_Problem requirements_
Each line of the data below containing "down" needs to be listed.

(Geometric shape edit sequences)
•••••

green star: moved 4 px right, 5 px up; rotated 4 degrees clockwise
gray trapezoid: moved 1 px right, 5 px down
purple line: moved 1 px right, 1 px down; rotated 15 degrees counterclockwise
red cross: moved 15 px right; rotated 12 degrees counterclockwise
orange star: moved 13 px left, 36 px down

•••••

_The answer_
gray trapezoid: moved 1 px right, 5 px down
purple line: moved 1 px right, 1 px down; rotated 15 degrees counterclockwise
orange star: moved 13 px left, 36 px down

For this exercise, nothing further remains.